• WHAT YOU NEED TO DO:
Every line below containing the word "pear" should be found and copied.

• DATA:
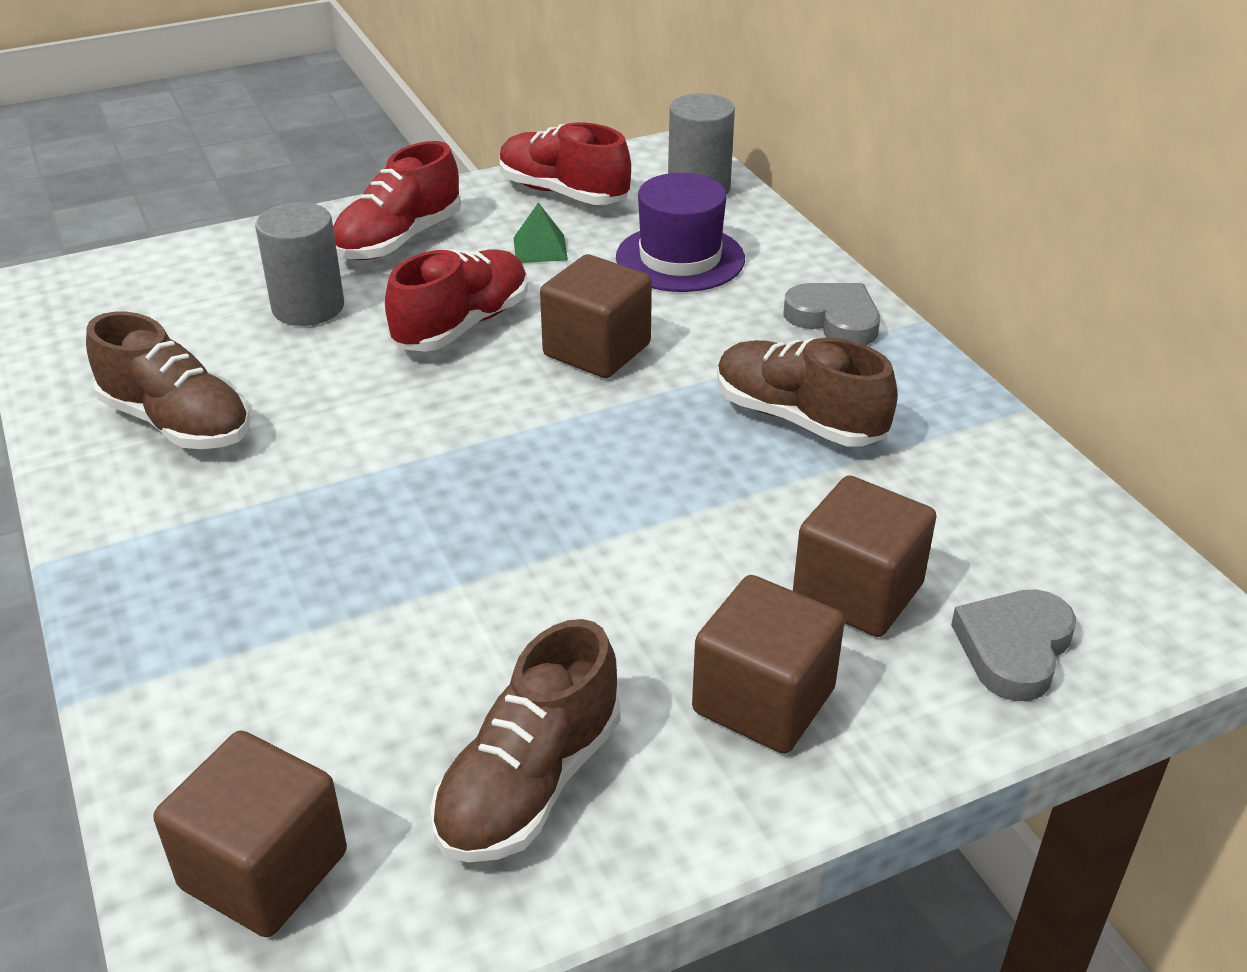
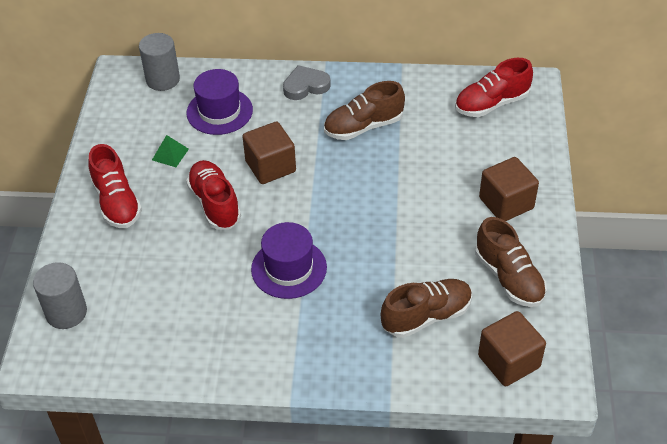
camera: 60 degrees left, 10 degrees up
(177, 423) = (217, 328): brown shoe -> brown shoe (426, 316)
(308, 307) = (153, 255): grey cylinder -> grey cylinder (66, 312)
(362, 452) = (289, 268): none -> purple hat
(563, 193) = (125, 127): red shoe -> red shoe (491, 104)
(857, 592) = (470, 156): brown cube -> none
(1014, 648) = (519, 132): grey heart -> none

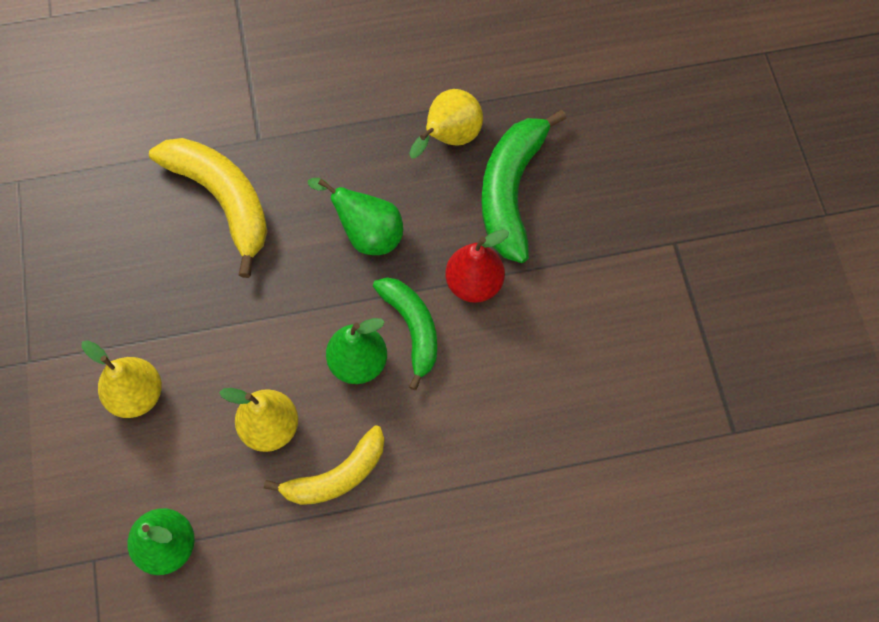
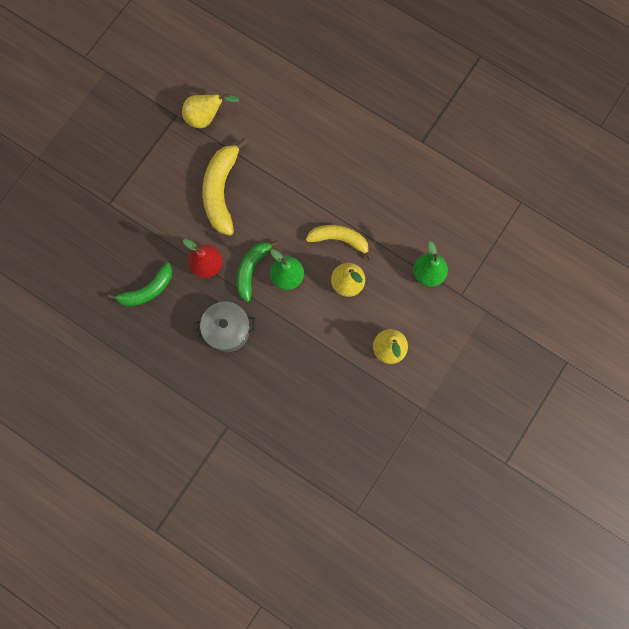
camera: 135 degrees left, 10 degrees up
(222, 200) = (272, 409): yellow banana -> yellow banana (221, 191)
(367, 234) = (227, 330): green pear -> grey pot
(449, 138) = (145, 342): yellow pear -> yellow pear (206, 118)
(511, 192) = (147, 290): green banana -> green banana, size x0.66

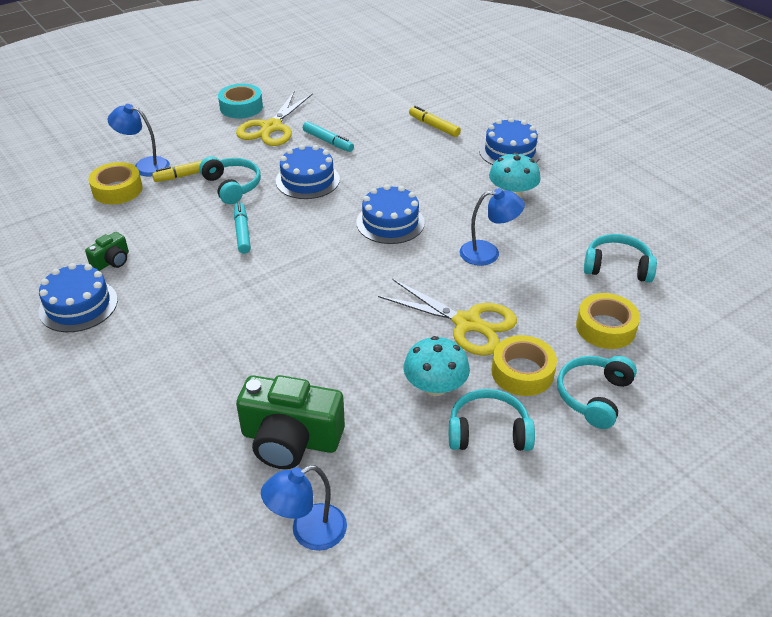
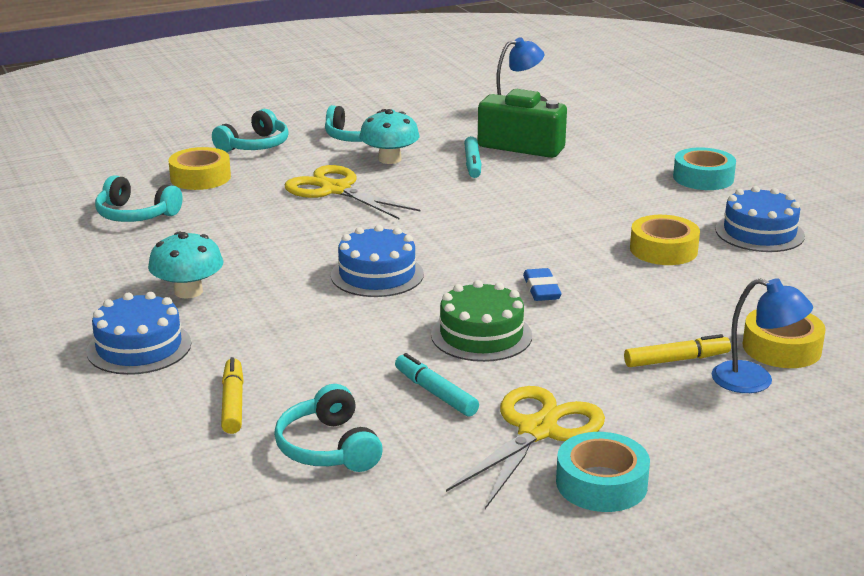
camera: 170 degrees left, 15 degrees down
(97, 392) = (703, 178): none -> turquoise tape
(112, 261) = (742, 266): green camera -> none
(232, 186) = (599, 337): turquoise headphones -> turquoise headphones (328, 448)
(242, 232) = (578, 281): turquoise marker -> turquoise marker (472, 164)
(269, 221) = (541, 289): none -> blue eraser
(307, 180) = (481, 335): blue cake -> green cake
(434, 126) = (233, 403): yellow marker -> yellow marker turned 150 degrees counterclockwise
(488, 253) = (272, 237): blue lamp -> none
(522, 372) = (305, 160): yellow tape -> yellow tape (663, 250)

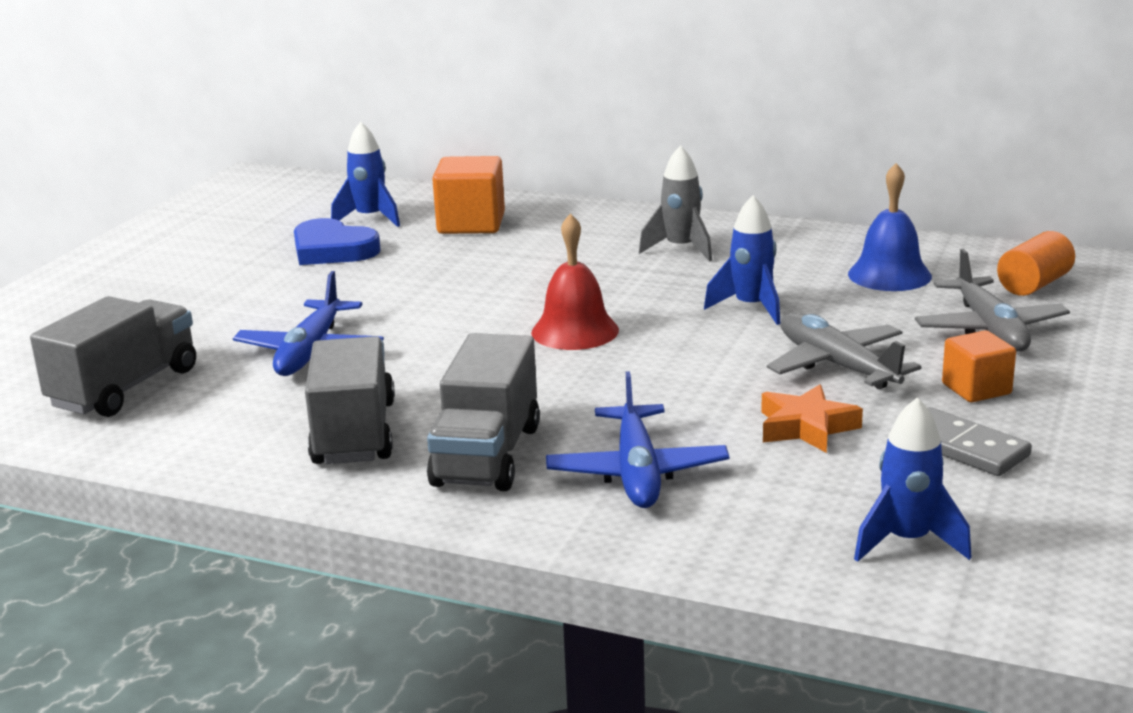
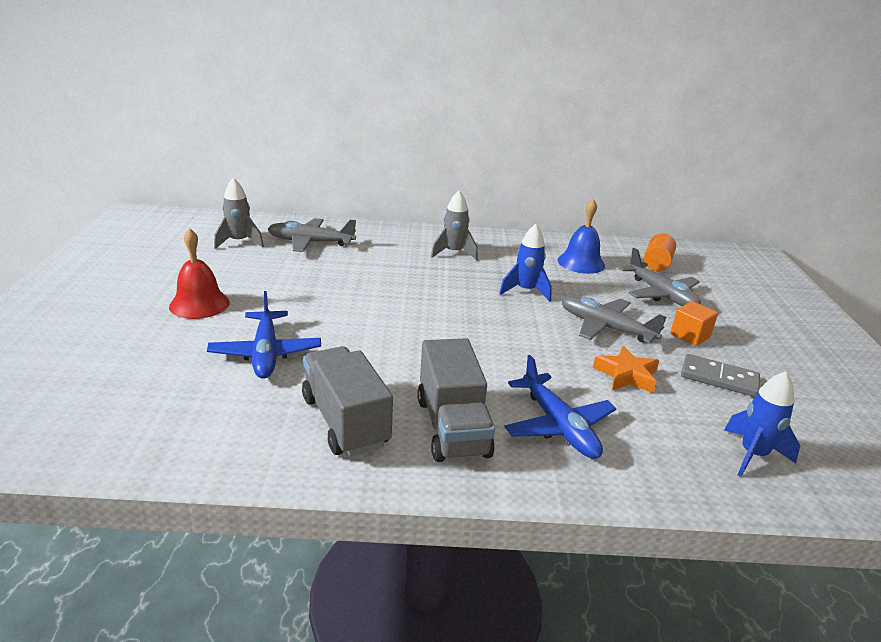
camera: 25 degrees left, 5 degrees up
(125, 388) = (135, 404): grey truck -> none
(332, 250) = (227, 267): blue heart -> none
(370, 218) = (239, 242): blue rocket -> grey rocket
(471, 224) = (311, 242): orange cube -> grey plane
(575, 331) = (435, 318): red bell -> red bell (199, 304)

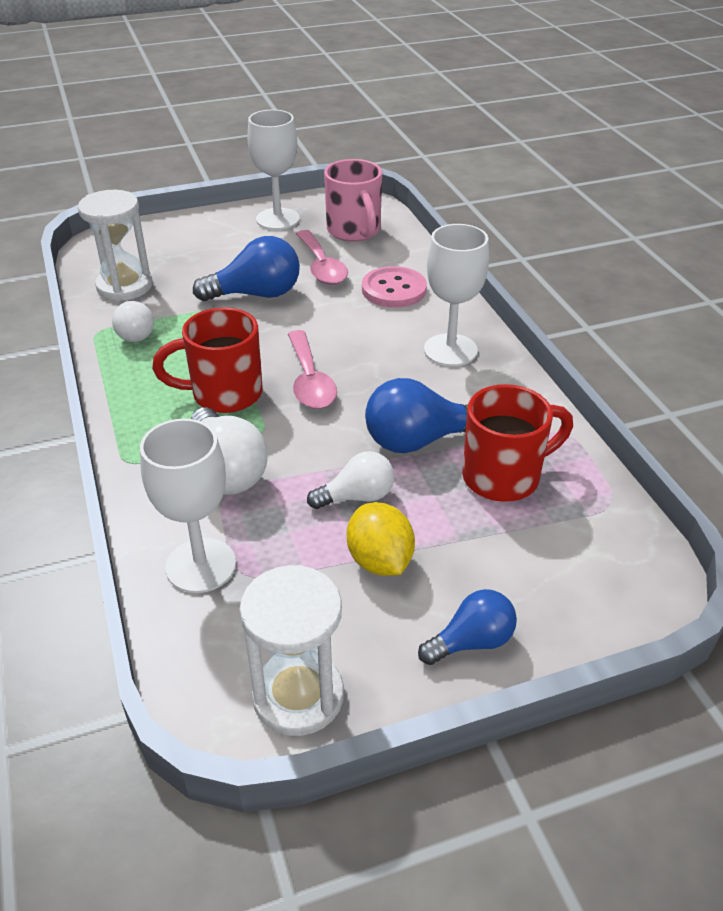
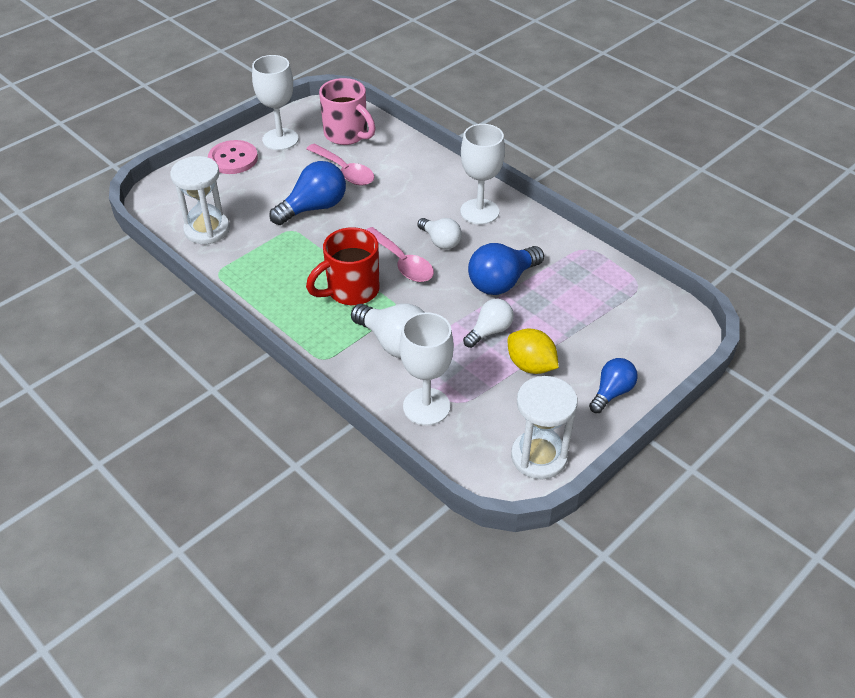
camera: 25 degrees left, 5 degrees up
(135, 333) = (248, 265): white light bulb -> white light bulb (440, 241)
(394, 289) = (410, 176): pink button -> pink button (233, 159)
(504, 477) = (568, 289): red mug -> none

• EXPECTED ANSWER:
(367, 234) = (227, 330): green pear -> grey pot
(449, 138) = (145, 342): yellow pear -> yellow pear (206, 118)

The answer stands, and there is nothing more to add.